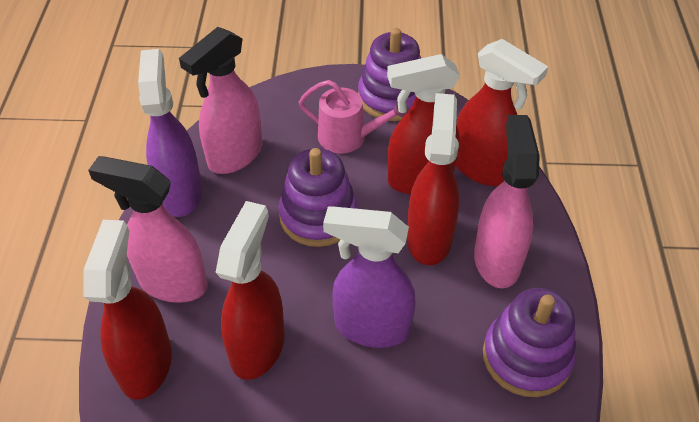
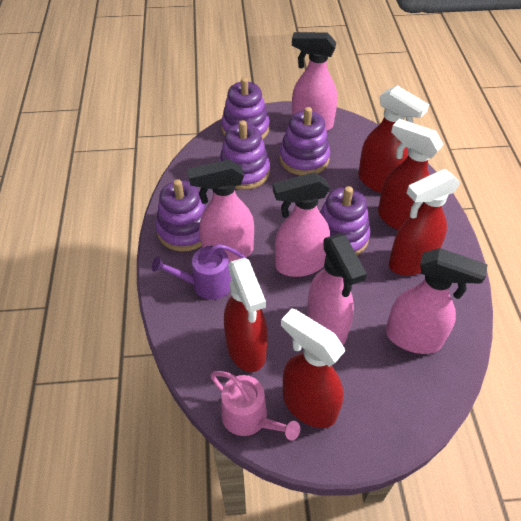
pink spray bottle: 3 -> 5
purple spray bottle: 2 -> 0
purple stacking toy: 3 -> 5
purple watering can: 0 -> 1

...

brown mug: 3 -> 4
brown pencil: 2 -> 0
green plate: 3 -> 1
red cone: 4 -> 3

---

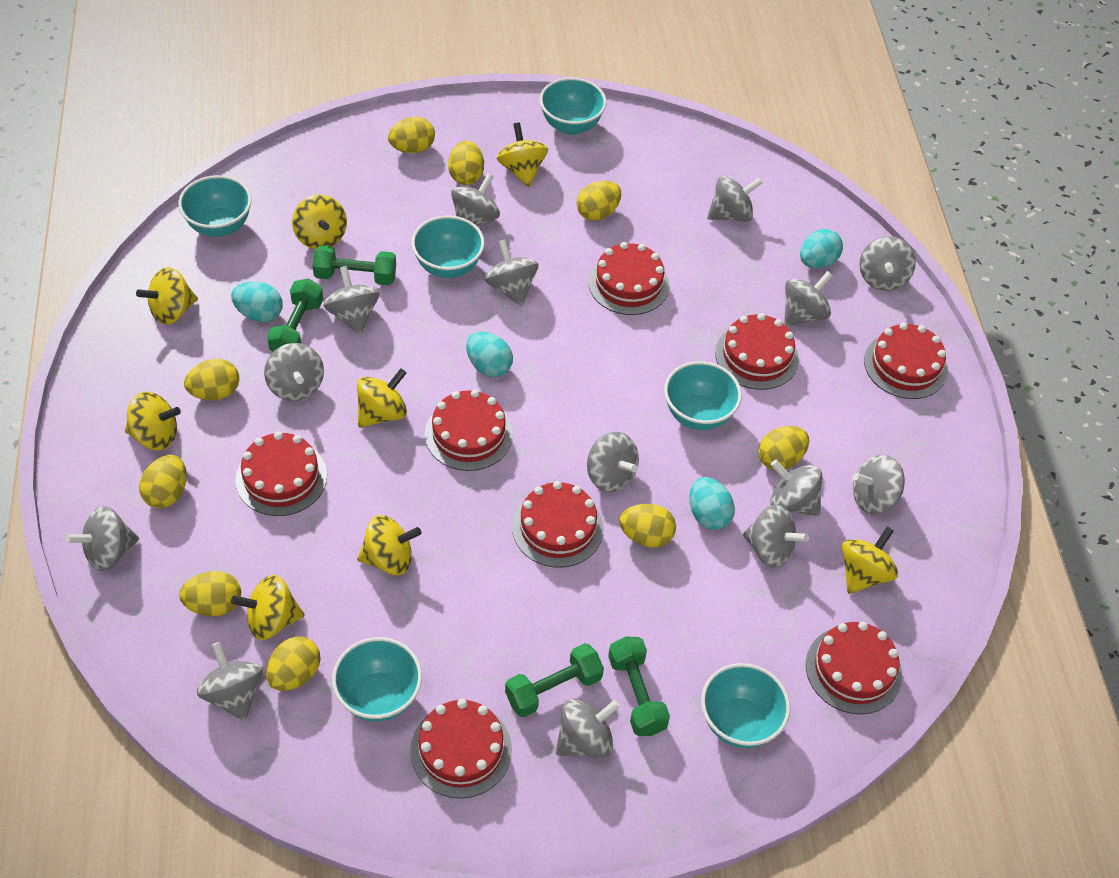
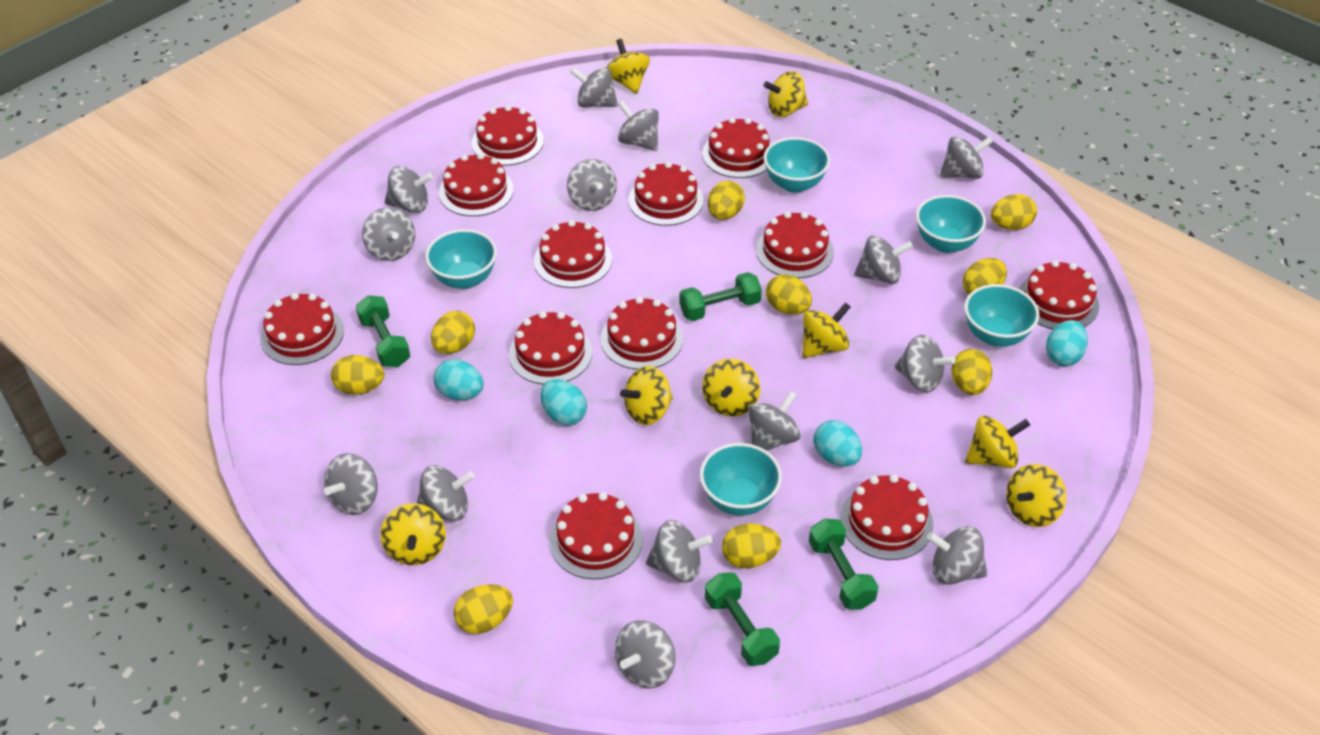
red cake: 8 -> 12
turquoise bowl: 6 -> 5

■ **EXERCISE PROMPT**:
In the entries above, the lines from the one bearing "pink spray bottle: 3 -> 5" up to and including the one bearing "purple watering can: 0 -> 1" should be transcribed exactly; no other line is wanted.

■ **RESULT**:
pink spray bottle: 3 -> 5
purple spray bottle: 2 -> 0
purple stacking toy: 3 -> 5
purple watering can: 0 -> 1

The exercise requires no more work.